▶ EXERCISE INSTRUCTIONS
With the pictures left out, output the records below exactly.

▶ EXTRACTED INFORMATION
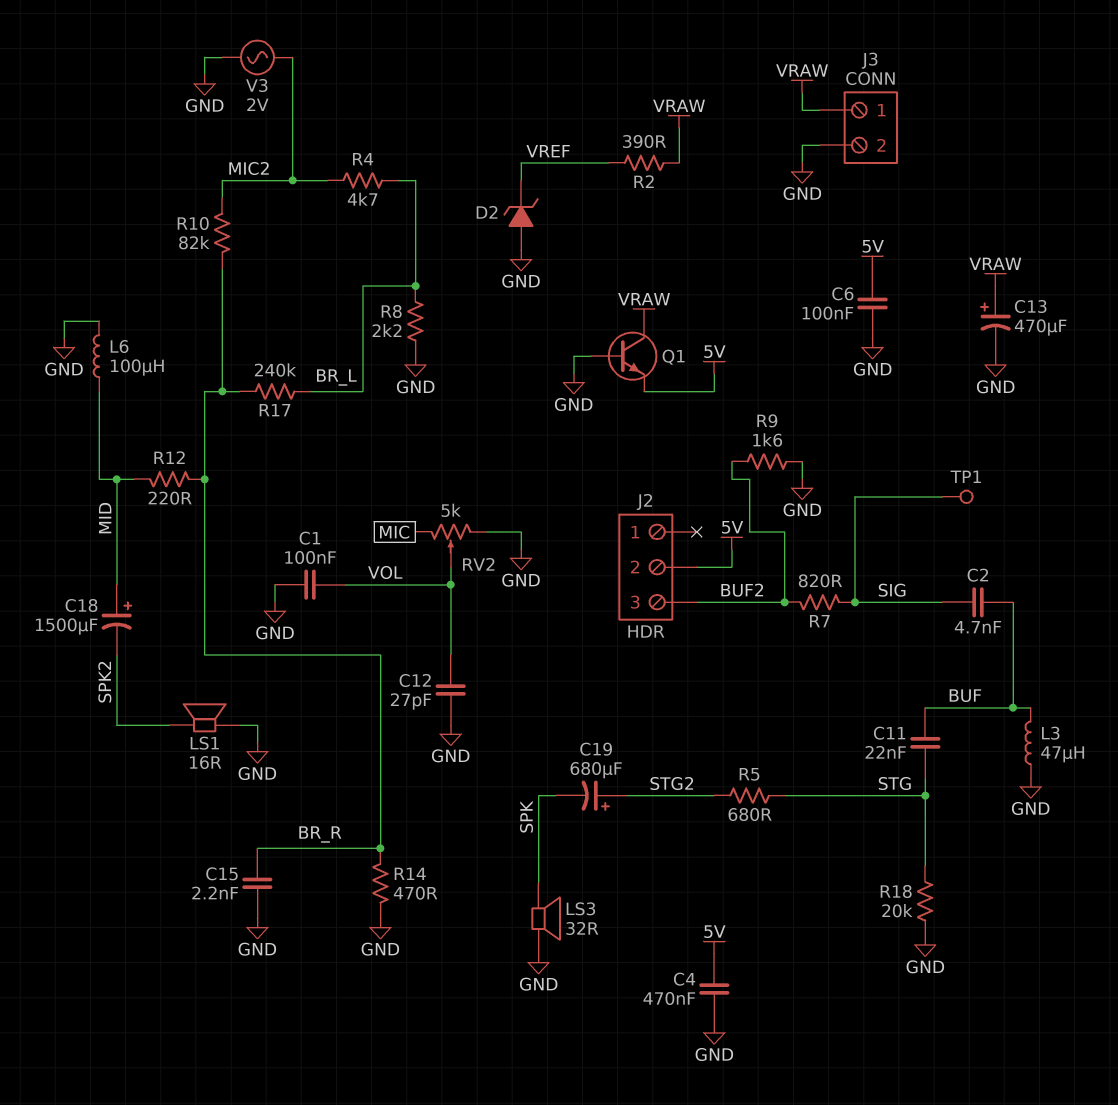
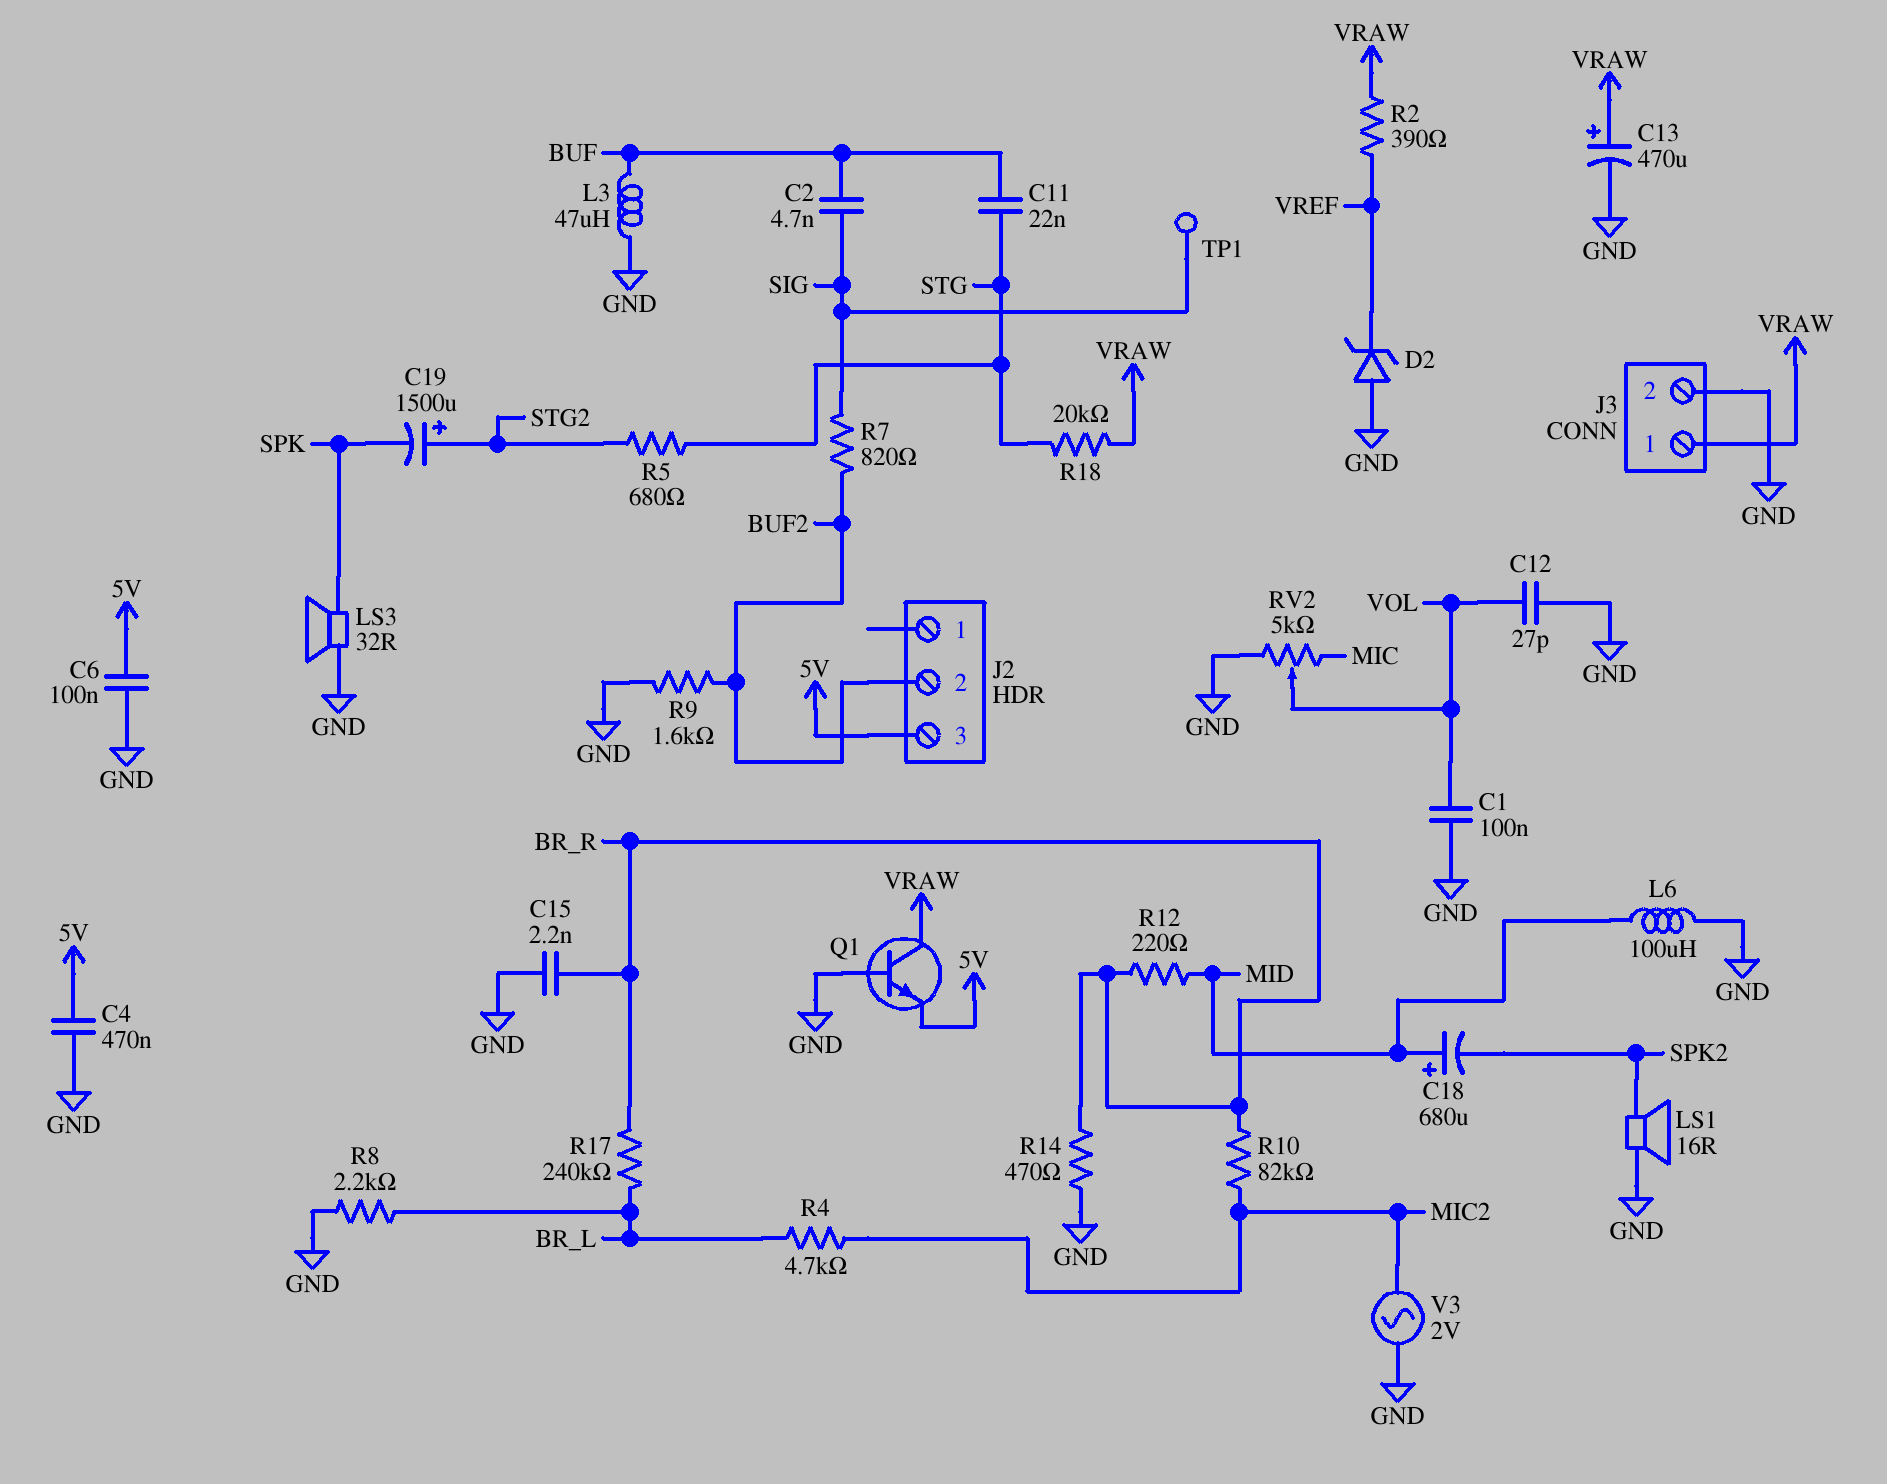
C18: 1500uF (plus MID, minus SPK2) -> 680uF (plus MID, minus SPK2)
C19: 680uF (plus STG2, minus SPK) -> 1500uF (plus STG2, minus SPK)
J2 pin 2: 5V -> BUF2
J2 pin 3: BUF2 -> 5V
R18: 20k (GND, STG) -> 20k (STG, VRAW)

▶ SOLUTION FOR THIS EXERCISE
C18: 1500uF (plus MID, minus SPK2) -> 680uF (plus MID, minus SPK2)
C19: 680uF (plus STG2, minus SPK) -> 1500uF (plus STG2, minus SPK)
J2 pin 2: 5V -> BUF2
J2 pin 3: BUF2 -> 5V
R18: 20k (GND, STG) -> 20k (STG, VRAW)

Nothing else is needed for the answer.